■ Task requirements:
Find each line below containing the word "schottky" and copy it.

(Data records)
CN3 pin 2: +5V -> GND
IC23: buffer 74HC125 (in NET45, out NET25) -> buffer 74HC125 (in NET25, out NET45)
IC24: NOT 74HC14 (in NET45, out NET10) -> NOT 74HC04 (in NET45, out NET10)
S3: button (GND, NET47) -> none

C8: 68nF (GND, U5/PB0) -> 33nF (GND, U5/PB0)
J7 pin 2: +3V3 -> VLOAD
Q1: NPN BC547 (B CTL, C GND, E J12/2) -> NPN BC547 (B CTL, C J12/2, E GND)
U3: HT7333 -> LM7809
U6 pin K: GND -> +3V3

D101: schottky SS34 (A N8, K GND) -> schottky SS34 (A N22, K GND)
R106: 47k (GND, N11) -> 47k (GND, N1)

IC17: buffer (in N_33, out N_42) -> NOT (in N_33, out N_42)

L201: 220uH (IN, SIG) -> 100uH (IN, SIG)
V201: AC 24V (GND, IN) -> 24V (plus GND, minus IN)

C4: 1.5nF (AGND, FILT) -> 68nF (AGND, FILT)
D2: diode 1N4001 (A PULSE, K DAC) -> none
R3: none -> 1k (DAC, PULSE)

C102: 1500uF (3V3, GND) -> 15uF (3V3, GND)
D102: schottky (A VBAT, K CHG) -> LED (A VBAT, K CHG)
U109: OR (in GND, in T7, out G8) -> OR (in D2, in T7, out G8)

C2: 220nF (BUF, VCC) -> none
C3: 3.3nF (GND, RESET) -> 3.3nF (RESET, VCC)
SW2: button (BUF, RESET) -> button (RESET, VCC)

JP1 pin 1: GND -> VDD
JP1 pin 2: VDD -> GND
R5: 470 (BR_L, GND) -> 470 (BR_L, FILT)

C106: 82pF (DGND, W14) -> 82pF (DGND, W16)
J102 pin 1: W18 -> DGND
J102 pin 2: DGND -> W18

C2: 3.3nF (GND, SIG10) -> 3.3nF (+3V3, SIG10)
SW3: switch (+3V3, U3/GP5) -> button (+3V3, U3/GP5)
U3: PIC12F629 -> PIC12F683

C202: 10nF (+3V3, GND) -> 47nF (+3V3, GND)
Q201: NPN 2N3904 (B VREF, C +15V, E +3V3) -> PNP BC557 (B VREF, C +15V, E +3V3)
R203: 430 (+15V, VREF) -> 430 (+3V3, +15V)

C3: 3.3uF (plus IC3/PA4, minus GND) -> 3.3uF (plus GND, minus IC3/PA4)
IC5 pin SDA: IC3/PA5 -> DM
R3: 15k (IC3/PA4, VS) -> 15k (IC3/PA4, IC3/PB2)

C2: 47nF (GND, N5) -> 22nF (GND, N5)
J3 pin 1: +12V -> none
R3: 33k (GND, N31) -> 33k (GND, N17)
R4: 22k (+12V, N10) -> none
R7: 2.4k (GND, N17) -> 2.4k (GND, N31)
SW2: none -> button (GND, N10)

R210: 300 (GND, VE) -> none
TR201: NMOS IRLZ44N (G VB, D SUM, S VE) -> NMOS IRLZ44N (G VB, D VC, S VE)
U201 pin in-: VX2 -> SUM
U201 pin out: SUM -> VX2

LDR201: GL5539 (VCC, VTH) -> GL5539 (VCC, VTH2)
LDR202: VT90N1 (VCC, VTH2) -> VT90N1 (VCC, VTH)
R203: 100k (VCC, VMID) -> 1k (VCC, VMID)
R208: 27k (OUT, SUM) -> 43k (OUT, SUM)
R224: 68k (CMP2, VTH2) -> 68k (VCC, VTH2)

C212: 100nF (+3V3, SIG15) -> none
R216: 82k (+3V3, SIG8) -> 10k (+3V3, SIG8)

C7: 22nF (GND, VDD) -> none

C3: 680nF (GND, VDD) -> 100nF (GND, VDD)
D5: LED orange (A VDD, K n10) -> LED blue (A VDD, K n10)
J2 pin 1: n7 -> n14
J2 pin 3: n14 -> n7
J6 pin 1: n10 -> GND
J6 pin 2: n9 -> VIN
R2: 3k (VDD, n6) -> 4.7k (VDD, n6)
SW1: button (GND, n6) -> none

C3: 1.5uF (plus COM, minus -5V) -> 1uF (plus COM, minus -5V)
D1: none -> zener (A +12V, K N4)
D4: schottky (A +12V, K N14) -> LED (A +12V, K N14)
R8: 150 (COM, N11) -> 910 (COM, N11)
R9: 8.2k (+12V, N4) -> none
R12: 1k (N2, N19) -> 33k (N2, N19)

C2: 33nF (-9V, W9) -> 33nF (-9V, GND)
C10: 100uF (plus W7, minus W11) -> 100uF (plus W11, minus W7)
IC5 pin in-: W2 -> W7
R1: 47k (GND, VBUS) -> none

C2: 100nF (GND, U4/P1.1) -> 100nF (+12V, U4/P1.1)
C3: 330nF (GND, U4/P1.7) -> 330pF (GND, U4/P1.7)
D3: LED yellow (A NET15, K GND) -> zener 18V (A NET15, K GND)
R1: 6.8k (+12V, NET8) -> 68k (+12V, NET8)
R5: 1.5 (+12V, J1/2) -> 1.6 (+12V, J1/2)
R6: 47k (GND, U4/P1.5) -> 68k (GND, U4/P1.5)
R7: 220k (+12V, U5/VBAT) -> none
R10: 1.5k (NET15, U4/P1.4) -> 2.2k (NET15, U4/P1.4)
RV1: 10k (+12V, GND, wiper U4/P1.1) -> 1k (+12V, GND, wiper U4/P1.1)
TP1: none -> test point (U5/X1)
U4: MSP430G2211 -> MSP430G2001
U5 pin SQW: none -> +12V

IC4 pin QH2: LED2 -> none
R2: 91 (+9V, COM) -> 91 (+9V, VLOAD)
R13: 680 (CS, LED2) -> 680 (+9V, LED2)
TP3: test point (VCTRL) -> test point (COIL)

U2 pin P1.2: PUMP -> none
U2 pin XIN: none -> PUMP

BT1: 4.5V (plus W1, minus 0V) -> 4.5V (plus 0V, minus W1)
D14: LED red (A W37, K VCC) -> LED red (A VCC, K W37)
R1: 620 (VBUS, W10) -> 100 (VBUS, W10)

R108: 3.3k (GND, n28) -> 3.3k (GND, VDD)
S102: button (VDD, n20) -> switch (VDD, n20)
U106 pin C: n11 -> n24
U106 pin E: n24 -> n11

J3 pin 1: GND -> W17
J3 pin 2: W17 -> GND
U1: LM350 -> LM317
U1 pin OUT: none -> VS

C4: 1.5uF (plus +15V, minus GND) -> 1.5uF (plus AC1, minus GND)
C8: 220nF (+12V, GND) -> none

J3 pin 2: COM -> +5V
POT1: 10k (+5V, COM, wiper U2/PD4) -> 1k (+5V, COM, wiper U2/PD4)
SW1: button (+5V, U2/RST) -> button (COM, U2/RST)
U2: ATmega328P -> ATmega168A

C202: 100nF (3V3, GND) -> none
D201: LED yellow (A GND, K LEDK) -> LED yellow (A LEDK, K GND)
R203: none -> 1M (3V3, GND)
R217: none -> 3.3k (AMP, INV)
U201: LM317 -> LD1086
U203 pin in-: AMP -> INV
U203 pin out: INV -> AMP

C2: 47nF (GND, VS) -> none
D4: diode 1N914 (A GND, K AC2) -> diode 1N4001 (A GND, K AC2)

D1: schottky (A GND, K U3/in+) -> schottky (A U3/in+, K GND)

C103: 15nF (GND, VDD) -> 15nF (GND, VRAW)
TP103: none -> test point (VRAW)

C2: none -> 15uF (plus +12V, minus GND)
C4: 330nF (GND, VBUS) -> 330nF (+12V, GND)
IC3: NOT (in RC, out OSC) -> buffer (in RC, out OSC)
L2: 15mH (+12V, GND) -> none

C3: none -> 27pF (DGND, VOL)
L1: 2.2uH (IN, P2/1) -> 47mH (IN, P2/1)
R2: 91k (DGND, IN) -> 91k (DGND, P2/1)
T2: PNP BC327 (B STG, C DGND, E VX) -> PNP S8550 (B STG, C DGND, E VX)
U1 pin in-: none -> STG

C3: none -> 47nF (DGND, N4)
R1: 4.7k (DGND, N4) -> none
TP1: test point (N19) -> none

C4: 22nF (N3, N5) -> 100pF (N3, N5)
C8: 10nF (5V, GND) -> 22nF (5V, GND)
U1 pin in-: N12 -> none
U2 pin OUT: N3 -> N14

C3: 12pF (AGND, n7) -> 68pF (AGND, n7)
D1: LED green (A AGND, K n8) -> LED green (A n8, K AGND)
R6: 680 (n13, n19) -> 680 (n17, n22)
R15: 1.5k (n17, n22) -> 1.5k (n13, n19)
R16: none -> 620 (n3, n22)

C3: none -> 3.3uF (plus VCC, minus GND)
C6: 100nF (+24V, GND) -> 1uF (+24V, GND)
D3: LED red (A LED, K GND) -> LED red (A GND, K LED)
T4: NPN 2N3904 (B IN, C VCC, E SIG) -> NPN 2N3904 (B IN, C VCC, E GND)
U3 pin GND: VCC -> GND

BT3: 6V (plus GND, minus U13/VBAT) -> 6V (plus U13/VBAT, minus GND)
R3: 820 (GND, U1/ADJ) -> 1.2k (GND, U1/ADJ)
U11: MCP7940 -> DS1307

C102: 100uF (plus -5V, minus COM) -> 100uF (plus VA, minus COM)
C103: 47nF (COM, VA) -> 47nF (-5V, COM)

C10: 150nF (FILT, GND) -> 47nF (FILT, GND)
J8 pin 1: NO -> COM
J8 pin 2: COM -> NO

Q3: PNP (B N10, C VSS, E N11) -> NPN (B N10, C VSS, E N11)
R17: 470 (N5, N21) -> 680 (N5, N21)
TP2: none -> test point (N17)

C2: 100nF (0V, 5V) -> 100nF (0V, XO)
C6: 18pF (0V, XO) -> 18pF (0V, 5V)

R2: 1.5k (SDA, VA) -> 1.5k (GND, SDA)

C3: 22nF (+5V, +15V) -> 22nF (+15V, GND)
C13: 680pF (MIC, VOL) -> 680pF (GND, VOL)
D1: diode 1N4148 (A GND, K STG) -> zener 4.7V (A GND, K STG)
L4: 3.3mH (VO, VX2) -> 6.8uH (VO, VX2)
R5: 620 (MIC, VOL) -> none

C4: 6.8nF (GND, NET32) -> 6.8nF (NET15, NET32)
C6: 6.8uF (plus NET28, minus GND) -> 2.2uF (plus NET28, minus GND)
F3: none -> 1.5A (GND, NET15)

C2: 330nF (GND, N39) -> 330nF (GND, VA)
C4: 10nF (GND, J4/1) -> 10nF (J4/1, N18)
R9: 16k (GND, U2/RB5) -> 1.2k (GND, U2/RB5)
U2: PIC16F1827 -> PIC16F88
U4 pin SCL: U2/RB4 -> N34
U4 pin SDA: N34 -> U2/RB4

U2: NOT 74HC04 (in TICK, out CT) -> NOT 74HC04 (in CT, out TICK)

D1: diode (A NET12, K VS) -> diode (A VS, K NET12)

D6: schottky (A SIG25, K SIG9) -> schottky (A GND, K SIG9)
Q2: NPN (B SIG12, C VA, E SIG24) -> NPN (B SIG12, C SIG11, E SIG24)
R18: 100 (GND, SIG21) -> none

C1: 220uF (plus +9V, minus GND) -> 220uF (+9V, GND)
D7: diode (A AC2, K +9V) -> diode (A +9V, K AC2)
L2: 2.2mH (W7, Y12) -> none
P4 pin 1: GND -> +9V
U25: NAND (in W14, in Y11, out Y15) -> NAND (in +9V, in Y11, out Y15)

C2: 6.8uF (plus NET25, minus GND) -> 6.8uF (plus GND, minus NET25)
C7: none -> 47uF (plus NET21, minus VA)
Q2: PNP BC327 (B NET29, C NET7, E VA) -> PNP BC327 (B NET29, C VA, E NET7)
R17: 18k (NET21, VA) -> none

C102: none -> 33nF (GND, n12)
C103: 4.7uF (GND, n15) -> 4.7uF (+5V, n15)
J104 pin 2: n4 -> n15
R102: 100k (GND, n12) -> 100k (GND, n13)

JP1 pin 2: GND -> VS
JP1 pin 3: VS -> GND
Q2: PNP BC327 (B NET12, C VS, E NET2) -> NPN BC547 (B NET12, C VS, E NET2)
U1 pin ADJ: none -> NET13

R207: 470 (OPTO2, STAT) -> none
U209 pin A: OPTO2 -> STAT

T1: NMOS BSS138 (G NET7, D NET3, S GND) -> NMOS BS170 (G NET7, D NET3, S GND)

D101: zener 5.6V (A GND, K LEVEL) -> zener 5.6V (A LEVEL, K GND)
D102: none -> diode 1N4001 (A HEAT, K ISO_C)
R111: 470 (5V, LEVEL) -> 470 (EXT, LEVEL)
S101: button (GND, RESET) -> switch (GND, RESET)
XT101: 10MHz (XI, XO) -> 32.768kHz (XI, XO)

■ Answer space:
D101: schottky SS34 (A N8, K GND) -> schottky SS34 (A N22, K GND)
D102: schottky (A VBAT, K CHG) -> LED (A VBAT, K CHG)
D4: schottky (A +12V, K N14) -> LED (A +12V, K N14)
D1: schottky (A GND, K U3/in+) -> schottky (A U3/in+, K GND)
D6: schottky (A SIG25, K SIG9) -> schottky (A GND, K SIG9)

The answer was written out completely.